*Task details*. Below are the records; reproduce all of them exactly but without any images.

Entries taken from a collection
━━━

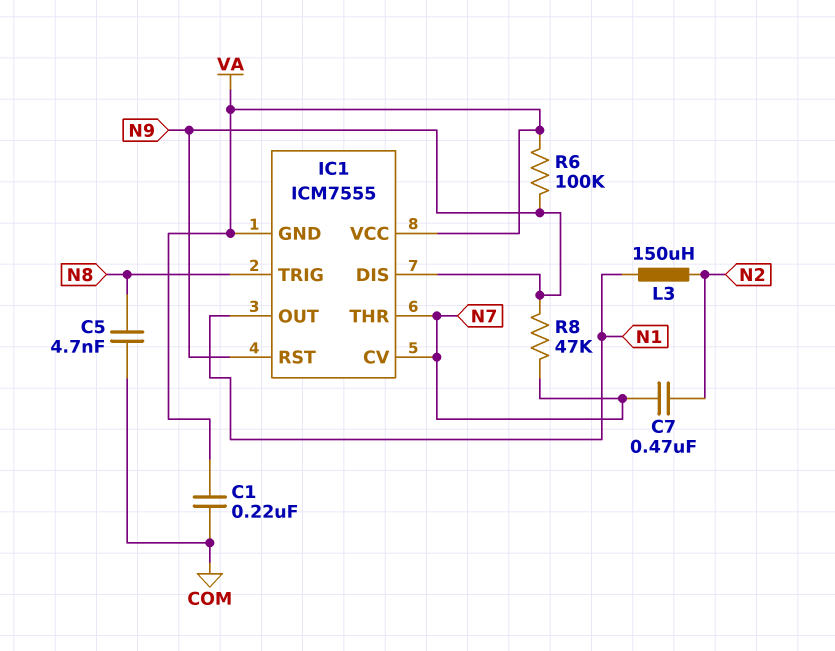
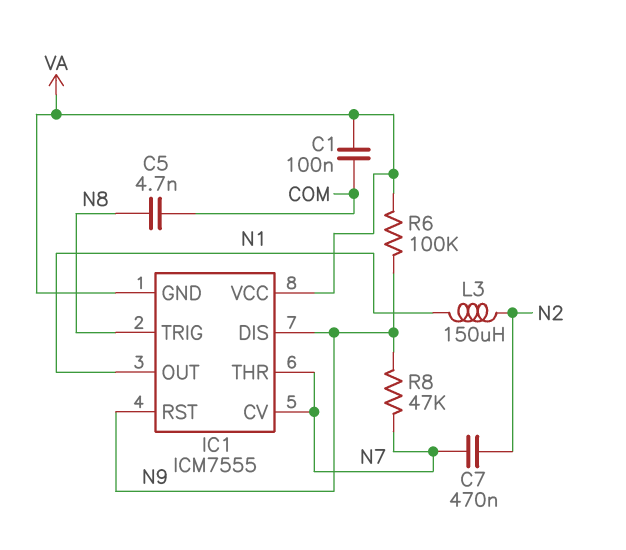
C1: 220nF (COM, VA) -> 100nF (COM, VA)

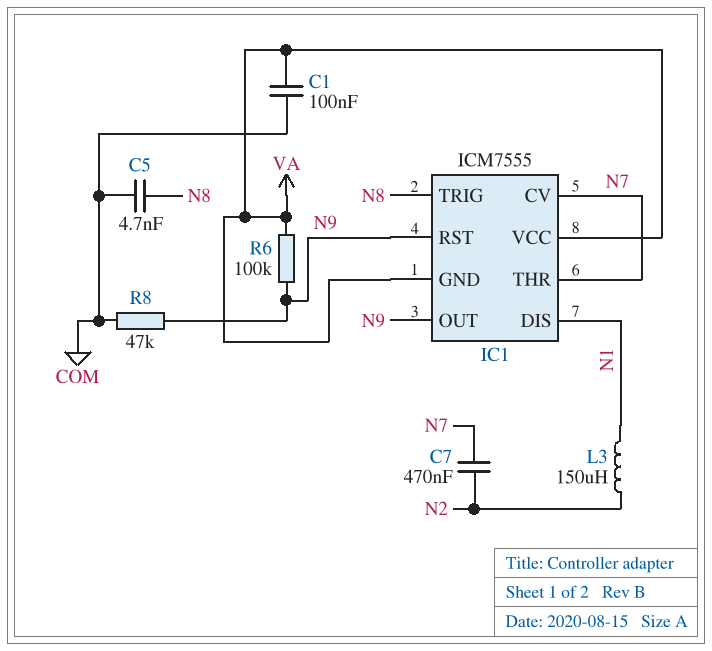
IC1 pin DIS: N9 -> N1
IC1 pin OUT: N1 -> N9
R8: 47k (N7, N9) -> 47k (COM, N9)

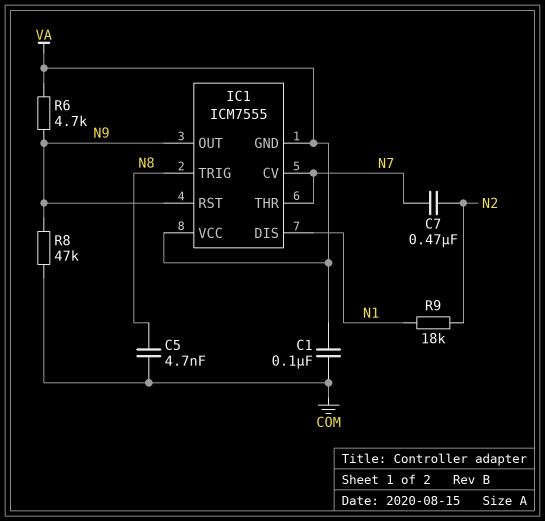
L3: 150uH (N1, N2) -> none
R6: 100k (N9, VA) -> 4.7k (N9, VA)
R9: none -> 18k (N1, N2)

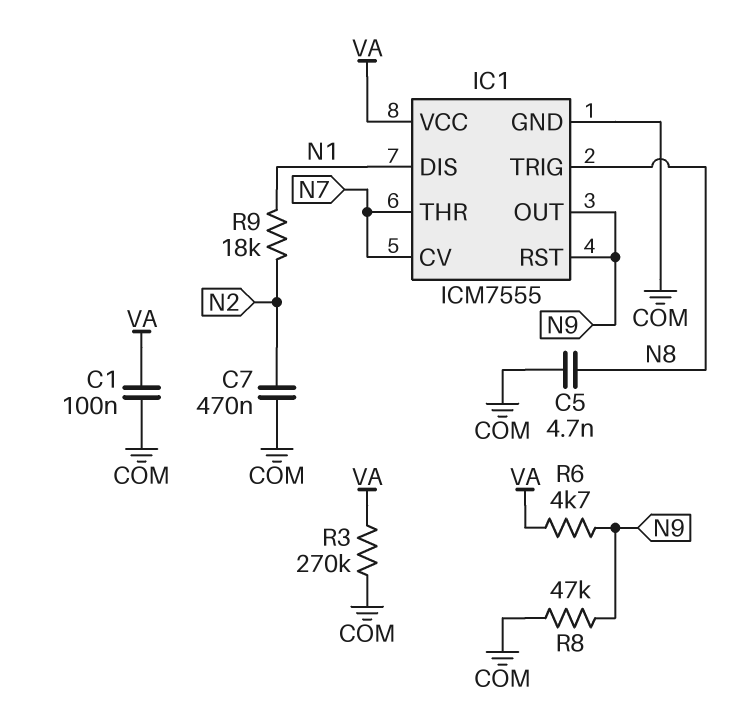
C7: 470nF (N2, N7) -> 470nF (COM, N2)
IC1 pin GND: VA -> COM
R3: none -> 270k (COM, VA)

━━━

*Solution for this exercise*.
C1: 220nF (COM, VA) -> 100nF (COM, VA)

IC1 pin DIS: N9 -> N1
IC1 pin OUT: N1 -> N9
R8: 47k (N7, N9) -> 47k (COM, N9)

L3: 150uH (N1, N2) -> none
R6: 100k (N9, VA) -> 4.7k (N9, VA)
R9: none -> 18k (N1, N2)

C7: 470nF (N2, N7) -> 470nF (COM, N2)
IC1 pin GND: VA -> COM
R3: none -> 270k (COM, VA)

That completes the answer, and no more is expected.